A faithful copy of all the entries is required, with no pictures in it.

====== Exercise material ======

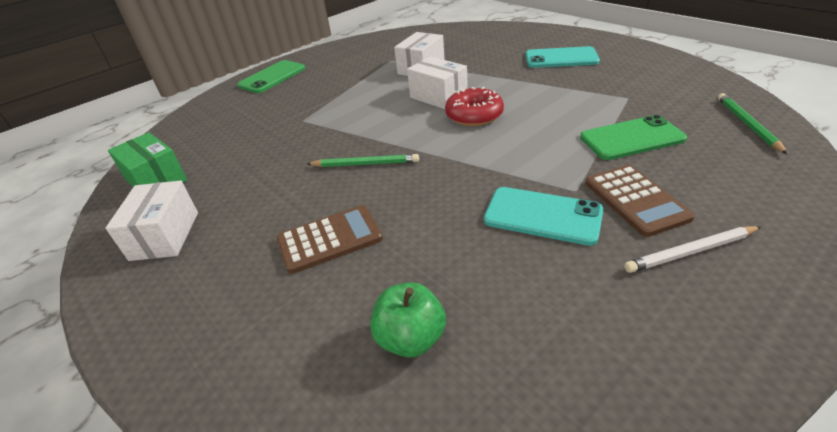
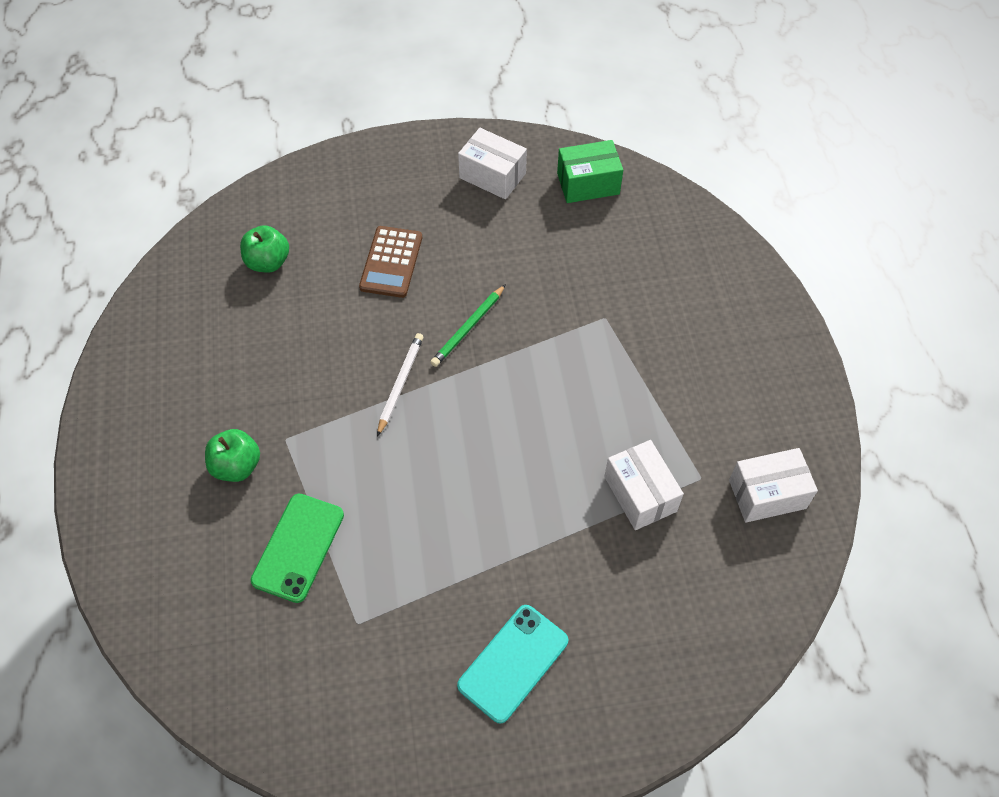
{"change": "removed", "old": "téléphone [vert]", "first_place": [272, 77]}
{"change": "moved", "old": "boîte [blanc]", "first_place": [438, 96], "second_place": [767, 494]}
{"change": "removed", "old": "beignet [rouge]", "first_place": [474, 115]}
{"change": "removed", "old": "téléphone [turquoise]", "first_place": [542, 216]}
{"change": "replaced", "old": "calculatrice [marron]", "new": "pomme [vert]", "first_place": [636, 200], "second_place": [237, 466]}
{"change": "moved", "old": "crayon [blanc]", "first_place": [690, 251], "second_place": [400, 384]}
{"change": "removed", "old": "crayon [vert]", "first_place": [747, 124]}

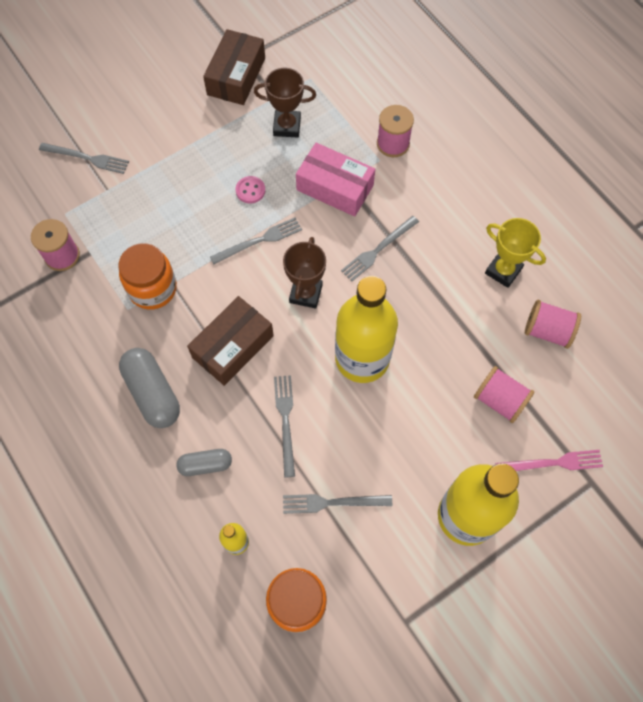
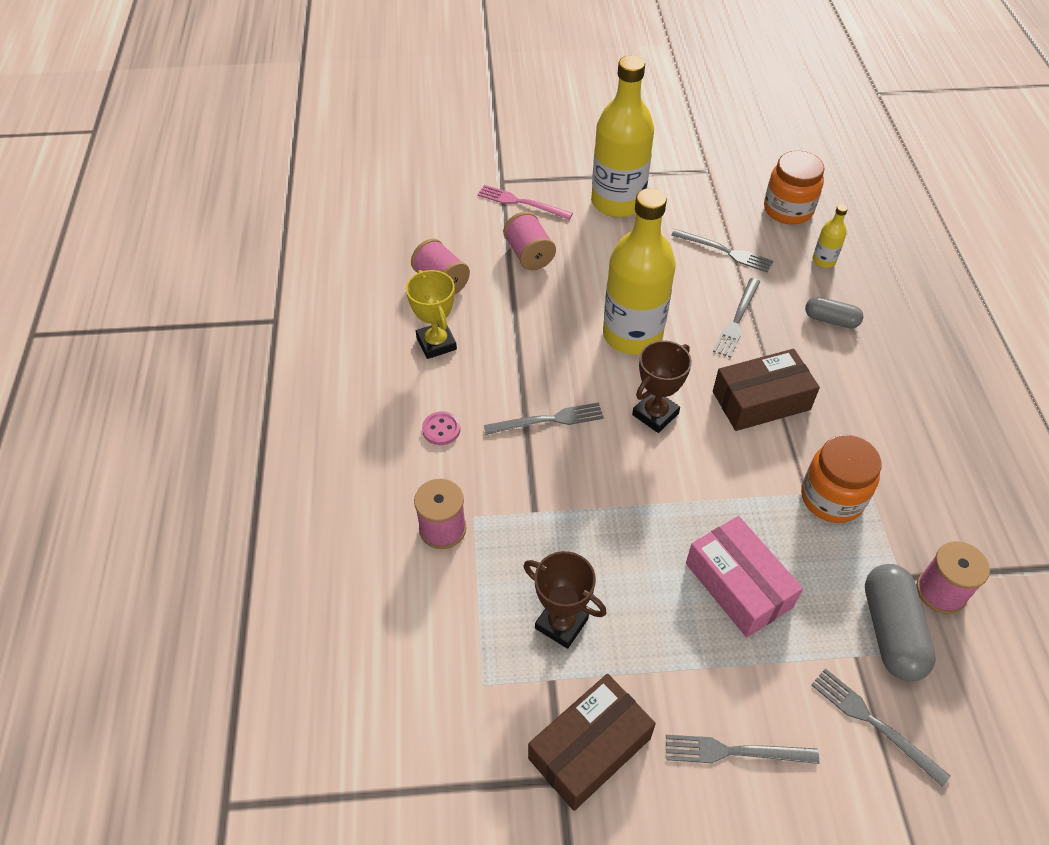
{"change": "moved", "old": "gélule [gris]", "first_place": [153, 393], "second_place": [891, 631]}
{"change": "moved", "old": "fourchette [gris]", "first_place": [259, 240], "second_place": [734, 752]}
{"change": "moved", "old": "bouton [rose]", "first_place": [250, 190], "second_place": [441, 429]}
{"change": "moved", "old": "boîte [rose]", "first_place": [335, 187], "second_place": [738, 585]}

======

Answer to this problem.
{"change": "removed", "old": "téléphone [vert]", "first_place": [272, 77]}
{"change": "moved", "old": "boîte [blanc]", "first_place": [438, 96], "second_place": [767, 494]}
{"change": "removed", "old": "beignet [rouge]", "first_place": [474, 115]}
{"change": "removed", "old": "téléphone [turquoise]", "first_place": [542, 216]}
{"change": "replaced", "old": "calculatrice [marron]", "new": "pomme [vert]", "first_place": [636, 200], "second_place": [237, 466]}
{"change": "moved", "old": "crayon [blanc]", "first_place": [690, 251], "second_place": [400, 384]}
{"change": "removed", "old": "crayon [vert]", "first_place": [747, 124]}

{"change": "moved", "old": "gélule [gris]", "first_place": [153, 393], "second_place": [891, 631]}
{"change": "moved", "old": "fourchette [gris]", "first_place": [259, 240], "second_place": [734, 752]}
{"change": "moved", "old": "bouton [rose]", "first_place": [250, 190], "second_place": [441, 429]}
{"change": "moved", "old": "boîte [rose]", "first_place": [335, 187], "second_place": [738, 585]}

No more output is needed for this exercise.